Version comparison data

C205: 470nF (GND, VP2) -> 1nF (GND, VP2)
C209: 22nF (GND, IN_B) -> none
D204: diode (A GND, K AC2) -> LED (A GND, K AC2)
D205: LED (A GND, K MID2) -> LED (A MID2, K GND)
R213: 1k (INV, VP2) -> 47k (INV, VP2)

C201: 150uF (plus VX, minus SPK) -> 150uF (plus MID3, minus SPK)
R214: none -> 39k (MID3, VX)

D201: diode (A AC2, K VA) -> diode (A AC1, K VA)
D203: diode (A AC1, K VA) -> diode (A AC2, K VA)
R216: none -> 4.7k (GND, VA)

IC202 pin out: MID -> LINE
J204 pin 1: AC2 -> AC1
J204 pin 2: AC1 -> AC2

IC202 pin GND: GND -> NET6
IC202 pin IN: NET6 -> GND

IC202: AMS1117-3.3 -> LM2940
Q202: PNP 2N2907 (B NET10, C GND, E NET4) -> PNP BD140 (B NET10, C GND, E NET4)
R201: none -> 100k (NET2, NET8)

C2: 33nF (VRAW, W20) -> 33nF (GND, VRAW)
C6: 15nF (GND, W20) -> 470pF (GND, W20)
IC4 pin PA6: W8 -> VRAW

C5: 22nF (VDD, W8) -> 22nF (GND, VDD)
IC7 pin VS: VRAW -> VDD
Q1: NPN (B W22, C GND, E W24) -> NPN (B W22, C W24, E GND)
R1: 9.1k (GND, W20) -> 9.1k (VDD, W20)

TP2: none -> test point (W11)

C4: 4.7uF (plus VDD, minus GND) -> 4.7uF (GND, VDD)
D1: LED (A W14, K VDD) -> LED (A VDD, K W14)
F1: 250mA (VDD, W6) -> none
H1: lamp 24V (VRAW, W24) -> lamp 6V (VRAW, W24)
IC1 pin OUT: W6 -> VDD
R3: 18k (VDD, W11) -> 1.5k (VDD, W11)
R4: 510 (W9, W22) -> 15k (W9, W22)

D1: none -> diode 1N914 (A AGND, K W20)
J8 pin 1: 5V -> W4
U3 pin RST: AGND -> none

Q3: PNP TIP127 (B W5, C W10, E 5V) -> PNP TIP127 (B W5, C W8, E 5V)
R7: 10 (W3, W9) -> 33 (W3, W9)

- Exercise objective:
The stretch of entries above that starts with the line containing "R1: 9.1k (GND, W20) -> 9.1k (VDD, W20)" and goes on through the line containing "U3 pin RST: AGND -> none" is to be transcribed exactly, and no other line is to be transcribed.

- Response area:
R1: 9.1k (GND, W20) -> 9.1k (VDD, W20)

TP2: none -> test point (W11)

C4: 4.7uF (plus VDD, minus GND) -> 4.7uF (GND, VDD)
D1: LED (A W14, K VDD) -> LED (A VDD, K W14)
F1: 250mA (VDD, W6) -> none
H1: lamp 24V (VRAW, W24) -> lamp 6V (VRAW, W24)
IC1 pin OUT: W6 -> VDD
R3: 18k (VDD, W11) -> 1.5k (VDD, W11)
R4: 510 (W9, W22) -> 15k (W9, W22)

D1: none -> diode 1N914 (A AGND, K W20)
J8 pin 1: 5V -> W4
U3 pin RST: AGND -> none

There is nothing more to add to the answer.